GIVEN EXERCISE:
Report how many lines in the rows below contain the string "kern". Reply with that number only.

MATERIAL FOR THIS EXERCISE:

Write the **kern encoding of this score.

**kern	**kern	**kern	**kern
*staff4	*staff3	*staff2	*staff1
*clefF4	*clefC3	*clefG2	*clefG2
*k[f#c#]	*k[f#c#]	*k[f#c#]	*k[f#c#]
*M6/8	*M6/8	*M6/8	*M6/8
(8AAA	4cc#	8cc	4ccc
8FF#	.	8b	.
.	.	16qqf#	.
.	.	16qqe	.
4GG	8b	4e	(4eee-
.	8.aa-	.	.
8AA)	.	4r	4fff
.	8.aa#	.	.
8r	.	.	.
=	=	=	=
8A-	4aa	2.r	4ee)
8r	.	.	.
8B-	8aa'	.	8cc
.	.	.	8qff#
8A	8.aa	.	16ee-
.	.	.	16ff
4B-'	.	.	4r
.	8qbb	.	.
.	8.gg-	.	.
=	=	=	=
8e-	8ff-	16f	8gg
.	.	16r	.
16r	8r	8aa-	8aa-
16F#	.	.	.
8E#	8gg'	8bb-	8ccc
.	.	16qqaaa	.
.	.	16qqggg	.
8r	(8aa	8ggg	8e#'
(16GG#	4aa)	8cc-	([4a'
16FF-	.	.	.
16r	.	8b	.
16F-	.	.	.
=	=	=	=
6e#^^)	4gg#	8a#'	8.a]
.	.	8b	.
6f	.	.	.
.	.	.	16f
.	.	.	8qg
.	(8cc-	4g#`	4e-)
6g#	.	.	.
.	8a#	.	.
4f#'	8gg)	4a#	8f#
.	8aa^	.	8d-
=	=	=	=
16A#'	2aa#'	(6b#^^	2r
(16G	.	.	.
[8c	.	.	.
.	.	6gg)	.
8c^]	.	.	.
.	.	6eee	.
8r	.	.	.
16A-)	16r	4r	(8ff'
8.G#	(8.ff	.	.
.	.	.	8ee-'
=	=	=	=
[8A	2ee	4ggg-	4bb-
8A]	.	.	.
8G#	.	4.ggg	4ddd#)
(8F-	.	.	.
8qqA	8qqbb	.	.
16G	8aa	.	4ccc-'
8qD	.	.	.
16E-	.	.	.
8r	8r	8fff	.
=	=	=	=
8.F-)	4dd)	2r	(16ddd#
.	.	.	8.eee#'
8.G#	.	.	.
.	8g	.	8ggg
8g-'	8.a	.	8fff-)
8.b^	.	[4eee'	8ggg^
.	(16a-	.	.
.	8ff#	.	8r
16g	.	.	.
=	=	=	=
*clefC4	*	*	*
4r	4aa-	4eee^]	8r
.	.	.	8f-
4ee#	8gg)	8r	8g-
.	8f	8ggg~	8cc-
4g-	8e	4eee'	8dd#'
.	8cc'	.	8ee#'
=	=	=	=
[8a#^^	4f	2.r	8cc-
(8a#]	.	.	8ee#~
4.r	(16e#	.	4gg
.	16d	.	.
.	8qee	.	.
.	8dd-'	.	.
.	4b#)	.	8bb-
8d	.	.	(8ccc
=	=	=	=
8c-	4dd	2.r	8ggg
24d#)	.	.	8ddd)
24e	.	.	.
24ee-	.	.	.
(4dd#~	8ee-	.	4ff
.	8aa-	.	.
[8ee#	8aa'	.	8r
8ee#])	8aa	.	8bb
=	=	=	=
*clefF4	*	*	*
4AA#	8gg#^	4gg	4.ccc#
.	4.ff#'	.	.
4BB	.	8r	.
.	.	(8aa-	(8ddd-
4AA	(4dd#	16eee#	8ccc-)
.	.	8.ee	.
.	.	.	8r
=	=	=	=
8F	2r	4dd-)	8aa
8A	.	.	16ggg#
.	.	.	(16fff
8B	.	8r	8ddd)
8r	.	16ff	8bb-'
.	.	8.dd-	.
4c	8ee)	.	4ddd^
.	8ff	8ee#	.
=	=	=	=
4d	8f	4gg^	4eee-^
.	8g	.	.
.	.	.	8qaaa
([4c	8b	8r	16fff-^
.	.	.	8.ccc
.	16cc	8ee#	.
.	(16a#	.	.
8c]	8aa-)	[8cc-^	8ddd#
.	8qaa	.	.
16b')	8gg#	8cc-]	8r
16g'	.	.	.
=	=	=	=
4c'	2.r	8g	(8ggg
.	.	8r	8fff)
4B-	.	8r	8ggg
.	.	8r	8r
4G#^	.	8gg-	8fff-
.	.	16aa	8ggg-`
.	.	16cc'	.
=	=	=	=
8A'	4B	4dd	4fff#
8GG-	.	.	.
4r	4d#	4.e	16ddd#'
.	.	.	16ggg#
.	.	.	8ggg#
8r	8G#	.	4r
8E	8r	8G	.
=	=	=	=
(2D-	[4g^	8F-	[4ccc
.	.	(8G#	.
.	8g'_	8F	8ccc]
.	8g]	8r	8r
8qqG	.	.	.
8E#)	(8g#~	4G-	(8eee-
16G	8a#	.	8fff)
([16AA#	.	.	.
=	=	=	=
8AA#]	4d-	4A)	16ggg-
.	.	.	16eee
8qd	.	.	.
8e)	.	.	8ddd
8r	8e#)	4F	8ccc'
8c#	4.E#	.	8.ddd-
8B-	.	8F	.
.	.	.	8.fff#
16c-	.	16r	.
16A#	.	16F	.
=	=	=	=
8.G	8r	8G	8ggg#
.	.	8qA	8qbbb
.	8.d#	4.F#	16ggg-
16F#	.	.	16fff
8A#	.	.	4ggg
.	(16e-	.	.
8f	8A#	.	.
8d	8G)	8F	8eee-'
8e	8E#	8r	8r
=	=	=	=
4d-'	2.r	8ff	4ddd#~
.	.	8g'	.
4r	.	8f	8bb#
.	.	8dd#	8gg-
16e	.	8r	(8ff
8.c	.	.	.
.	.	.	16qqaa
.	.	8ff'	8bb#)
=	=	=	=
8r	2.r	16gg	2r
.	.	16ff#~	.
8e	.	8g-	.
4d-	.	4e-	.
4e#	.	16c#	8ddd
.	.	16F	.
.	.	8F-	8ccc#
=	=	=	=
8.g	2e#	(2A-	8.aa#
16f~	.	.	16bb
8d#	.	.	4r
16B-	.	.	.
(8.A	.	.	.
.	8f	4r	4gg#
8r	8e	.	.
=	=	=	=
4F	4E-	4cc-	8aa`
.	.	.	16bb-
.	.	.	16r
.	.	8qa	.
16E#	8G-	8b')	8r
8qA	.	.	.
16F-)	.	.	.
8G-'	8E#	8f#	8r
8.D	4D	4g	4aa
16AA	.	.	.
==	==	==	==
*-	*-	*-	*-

SOLUTION FOR THIS PROBLEM:
2